— 주어진 데이터 —

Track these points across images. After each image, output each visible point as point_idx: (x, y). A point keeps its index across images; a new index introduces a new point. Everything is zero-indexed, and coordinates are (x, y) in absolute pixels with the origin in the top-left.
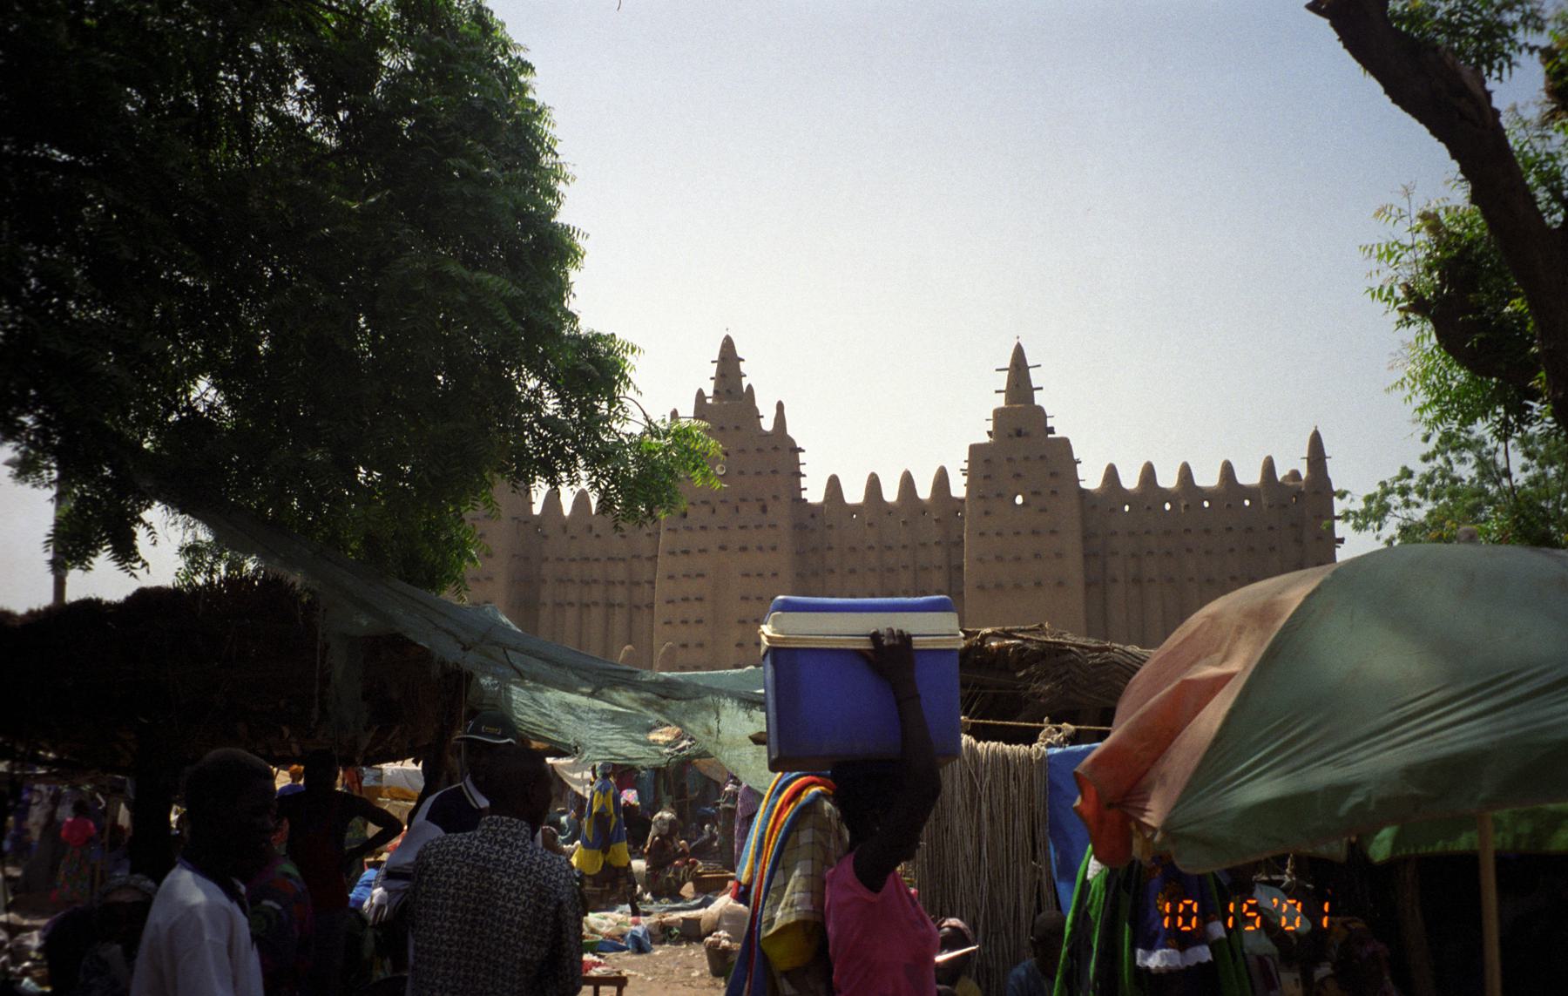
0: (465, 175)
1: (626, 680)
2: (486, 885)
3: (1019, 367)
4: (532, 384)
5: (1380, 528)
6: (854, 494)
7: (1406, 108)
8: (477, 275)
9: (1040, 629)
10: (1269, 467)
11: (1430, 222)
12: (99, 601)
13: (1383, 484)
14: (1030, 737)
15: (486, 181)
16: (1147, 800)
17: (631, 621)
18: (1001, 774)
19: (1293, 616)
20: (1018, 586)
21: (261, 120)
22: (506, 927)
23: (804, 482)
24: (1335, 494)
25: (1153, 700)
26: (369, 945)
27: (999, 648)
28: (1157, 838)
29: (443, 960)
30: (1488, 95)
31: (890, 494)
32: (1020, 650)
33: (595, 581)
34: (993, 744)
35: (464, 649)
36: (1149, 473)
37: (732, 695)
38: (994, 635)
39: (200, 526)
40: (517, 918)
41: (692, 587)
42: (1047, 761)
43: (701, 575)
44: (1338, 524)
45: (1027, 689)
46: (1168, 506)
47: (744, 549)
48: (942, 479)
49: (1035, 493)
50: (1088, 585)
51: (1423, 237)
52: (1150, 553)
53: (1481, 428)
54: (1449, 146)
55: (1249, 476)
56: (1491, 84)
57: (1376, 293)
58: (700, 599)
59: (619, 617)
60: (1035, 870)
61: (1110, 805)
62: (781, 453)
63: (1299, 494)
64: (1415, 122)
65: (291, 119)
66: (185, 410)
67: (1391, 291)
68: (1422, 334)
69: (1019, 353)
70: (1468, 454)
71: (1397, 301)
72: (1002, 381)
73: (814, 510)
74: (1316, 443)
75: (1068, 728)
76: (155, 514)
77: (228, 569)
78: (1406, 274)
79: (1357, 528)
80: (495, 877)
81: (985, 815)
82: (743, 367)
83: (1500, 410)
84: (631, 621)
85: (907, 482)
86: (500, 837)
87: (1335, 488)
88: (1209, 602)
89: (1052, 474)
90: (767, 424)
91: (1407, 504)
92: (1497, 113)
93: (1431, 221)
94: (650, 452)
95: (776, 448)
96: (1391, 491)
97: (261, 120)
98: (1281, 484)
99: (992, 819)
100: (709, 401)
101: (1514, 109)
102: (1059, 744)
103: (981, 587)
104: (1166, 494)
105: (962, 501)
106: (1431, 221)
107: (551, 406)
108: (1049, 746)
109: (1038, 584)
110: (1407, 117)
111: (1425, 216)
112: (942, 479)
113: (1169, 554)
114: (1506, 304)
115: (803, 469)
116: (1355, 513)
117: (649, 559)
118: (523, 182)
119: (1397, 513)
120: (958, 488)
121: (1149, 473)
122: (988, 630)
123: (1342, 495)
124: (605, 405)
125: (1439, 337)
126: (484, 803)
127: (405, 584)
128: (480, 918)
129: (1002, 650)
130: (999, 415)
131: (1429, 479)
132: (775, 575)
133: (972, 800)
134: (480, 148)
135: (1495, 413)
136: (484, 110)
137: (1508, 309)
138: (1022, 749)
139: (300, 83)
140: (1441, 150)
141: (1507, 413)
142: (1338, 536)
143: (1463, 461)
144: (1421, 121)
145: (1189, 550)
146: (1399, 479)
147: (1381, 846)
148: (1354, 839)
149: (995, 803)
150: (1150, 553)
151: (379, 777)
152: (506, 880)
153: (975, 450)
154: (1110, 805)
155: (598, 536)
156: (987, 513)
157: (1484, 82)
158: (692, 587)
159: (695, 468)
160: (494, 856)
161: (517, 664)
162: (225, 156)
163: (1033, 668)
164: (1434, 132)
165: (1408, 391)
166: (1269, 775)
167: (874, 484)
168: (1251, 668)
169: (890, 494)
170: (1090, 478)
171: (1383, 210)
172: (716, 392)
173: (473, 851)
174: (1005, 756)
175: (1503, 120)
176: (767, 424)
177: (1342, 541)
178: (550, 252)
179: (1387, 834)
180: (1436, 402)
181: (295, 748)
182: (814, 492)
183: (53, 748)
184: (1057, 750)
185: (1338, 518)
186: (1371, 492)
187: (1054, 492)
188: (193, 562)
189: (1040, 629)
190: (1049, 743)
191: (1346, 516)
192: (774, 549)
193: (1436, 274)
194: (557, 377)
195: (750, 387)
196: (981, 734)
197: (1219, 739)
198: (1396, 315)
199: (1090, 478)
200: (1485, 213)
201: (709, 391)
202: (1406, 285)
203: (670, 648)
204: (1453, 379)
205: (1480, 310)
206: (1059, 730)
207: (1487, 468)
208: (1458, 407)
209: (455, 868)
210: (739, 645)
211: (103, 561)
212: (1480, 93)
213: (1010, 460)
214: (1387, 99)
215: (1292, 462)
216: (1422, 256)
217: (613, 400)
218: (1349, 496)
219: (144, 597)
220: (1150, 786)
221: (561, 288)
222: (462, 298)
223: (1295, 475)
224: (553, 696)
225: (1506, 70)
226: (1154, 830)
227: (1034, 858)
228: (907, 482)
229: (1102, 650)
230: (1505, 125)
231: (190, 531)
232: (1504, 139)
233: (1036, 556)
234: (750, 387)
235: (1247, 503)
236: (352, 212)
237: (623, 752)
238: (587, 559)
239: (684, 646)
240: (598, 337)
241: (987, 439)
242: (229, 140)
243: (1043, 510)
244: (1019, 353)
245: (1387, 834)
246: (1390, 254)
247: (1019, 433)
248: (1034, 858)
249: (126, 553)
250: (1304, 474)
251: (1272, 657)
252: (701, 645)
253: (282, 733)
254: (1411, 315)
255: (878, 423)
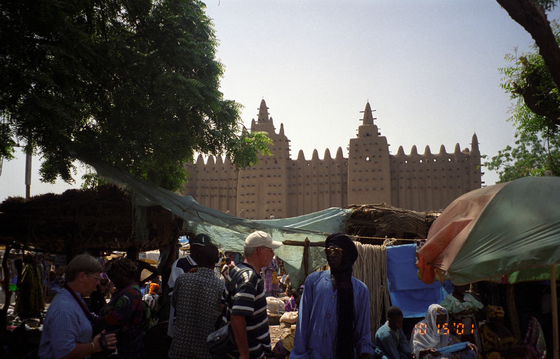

— 짧은 과제 —
위 항목 전체를 다시 쓰되 "absolute pixels"를 "image pixels"로 바꾸고 나머지는 그대로 두십시오. 그림 표시 줄은 결과에서 빼십시오.

— 풀이 결과 —
Track these points across images. After each image, output each visible point as point_idx: (x, y). A point keeps its index across images; a new index introduces a new point. Everything is zero-indexed, and coordinates are (x, y) in image pixels with the origin in the top-left.
0: (465, 175)
1: (626, 680)
2: (486, 885)
3: (1019, 367)
4: (532, 384)
5: (1380, 528)
6: (854, 494)
7: (1406, 108)
8: (477, 275)
9: (1040, 629)
10: (1269, 467)
11: (1430, 222)
12: (99, 601)
13: (1383, 484)
14: (1030, 737)
15: (486, 181)
16: (1147, 800)
17: (631, 621)
18: (1001, 774)
19: (1293, 616)
20: (1018, 586)
21: (261, 120)
22: (506, 927)
23: (804, 482)
24: (1335, 494)
25: (1153, 700)
26: (369, 945)
27: (999, 648)
28: (1157, 838)
29: (443, 960)
30: (1488, 95)
31: (890, 494)
32: (1020, 650)
33: (595, 581)
34: (993, 744)
35: (464, 649)
36: (1149, 473)
37: (732, 695)
38: (994, 635)
39: (200, 526)
40: (517, 918)
41: (692, 587)
42: (1047, 761)
43: (701, 575)
44: (1338, 524)
45: (1027, 689)
46: (1168, 506)
47: (744, 549)
48: (942, 479)
49: (1035, 493)
50: (1088, 585)
51: (1423, 237)
52: (1150, 553)
53: (1481, 428)
54: (1449, 146)
55: (1249, 476)
56: (1491, 84)
57: (1376, 293)
58: (700, 599)
59: (619, 617)
60: (1035, 870)
61: (1110, 805)
62: (781, 453)
63: (1299, 494)
64: (1415, 122)
65: (291, 119)
66: (185, 410)
67: (1391, 291)
68: (1422, 334)
69: (1019, 353)
70: (1468, 454)
71: (1397, 301)
72: (1002, 381)
73: (814, 510)
74: (1316, 443)
75: (1068, 728)
76: (155, 514)
77: (228, 569)
78: (1406, 274)
79: (1357, 528)
80: (495, 877)
81: (985, 815)
82: (743, 367)
83: (1500, 410)
84: (631, 621)
85: (907, 482)
86: (500, 837)
87: (1335, 488)
88: (1209, 602)
89: (1052, 474)
90: (767, 424)
91: (1407, 504)
92: (1497, 113)
93: (1431, 221)
94: (650, 452)
95: (776, 448)
96: (1391, 491)
97: (261, 120)
98: (1281, 484)
99: (992, 819)
100: (709, 401)
101: (1514, 109)
102: (1059, 744)
103: (981, 587)
104: (1166, 494)
105: (962, 501)
106: (1431, 221)
107: (551, 406)
108: (1049, 746)
109: (1038, 584)
110: (1407, 117)
111: (1425, 216)
112: (942, 479)
113: (1169, 554)
114: (1506, 304)
115: (803, 469)
116: (1355, 513)
117: (649, 559)
118: (523, 182)
119: (1397, 513)
120: (958, 488)
121: (1149, 473)
122: (988, 630)
123: (1342, 495)
124: (605, 405)
125: (1439, 337)
126: (484, 803)
127: (405, 584)
128: (480, 918)
129: (1002, 650)
130: (999, 415)
131: (1429, 479)
132: (775, 575)
133: (972, 800)
134: (480, 148)
135: (1495, 413)
136: (484, 110)
137: (1508, 309)
138: (1022, 749)
139: (300, 83)
140: (1441, 150)
141: (1507, 413)
142: (1338, 536)
143: (1463, 461)
144: (1421, 121)
145: (1189, 550)
146: (1399, 479)
147: (1381, 846)
148: (1354, 839)
149: (995, 803)
150: (1150, 553)
151: (379, 777)
152: (506, 880)
153: (975, 450)
154: (1110, 805)
155: (598, 536)
156: (987, 513)
157: (1484, 82)
158: (692, 587)
159: (695, 468)
160: (494, 856)
161: (517, 664)
162: (225, 156)
163: (1033, 668)
164: (1434, 132)
165: (1408, 391)
166: (1269, 775)
167: (874, 484)
168: (1251, 668)
169: (890, 494)
170: (1090, 478)
171: (1383, 210)
172: (716, 392)
173: (473, 851)
174: (1005, 756)
175: (1503, 120)
176: (767, 424)
177: (1342, 541)
178: (550, 252)
179: (1387, 834)
180: (1436, 402)
181: (295, 748)
182: (814, 492)
183: (53, 748)
184: (1057, 750)
185: (1338, 518)
186: (1371, 492)
187: (1054, 492)
188: (193, 562)
189: (1040, 629)
190: (1049, 743)
191: (1346, 516)
192: (774, 549)
193: (1436, 274)
194: (557, 377)
195: (750, 387)
196: (981, 734)
197: (1219, 739)
198: (1396, 315)
199: (1090, 478)
200: (1485, 213)
201: (709, 391)
202: (1406, 285)
203: (670, 648)
204: (1453, 379)
205: (1480, 310)
206: (1059, 730)
207: (1487, 468)
208: (1458, 407)
209: (455, 868)
210: (739, 645)
211: (103, 561)
212: (1480, 93)
213: (1010, 460)
214: (1387, 99)
215: (1292, 462)
216: (1422, 256)
217: (613, 400)
218: (1349, 496)
219: (144, 597)
220: (1150, 786)
221: (561, 288)
222: (462, 298)
223: (1295, 475)
224: (553, 696)
225: (1506, 70)
226: (1154, 830)
227: (1034, 858)
228: (907, 482)
229: (1102, 650)
230: (1505, 125)
231: (190, 531)
232: (1504, 139)
233: (1036, 556)
234: (750, 387)
235: (1247, 503)
236: (352, 212)
237: (623, 752)
238: (587, 559)
239: (684, 646)
240: (598, 337)
241: (987, 439)
242: (229, 140)
243: (1043, 510)
244: (1019, 353)
245: (1387, 834)
246: (1390, 254)
247: (1019, 433)
248: (1034, 858)
249: (126, 553)
250: (1304, 474)
251: (1272, 657)
252: (701, 645)
253: (282, 733)
254: (1411, 315)
255: (878, 423)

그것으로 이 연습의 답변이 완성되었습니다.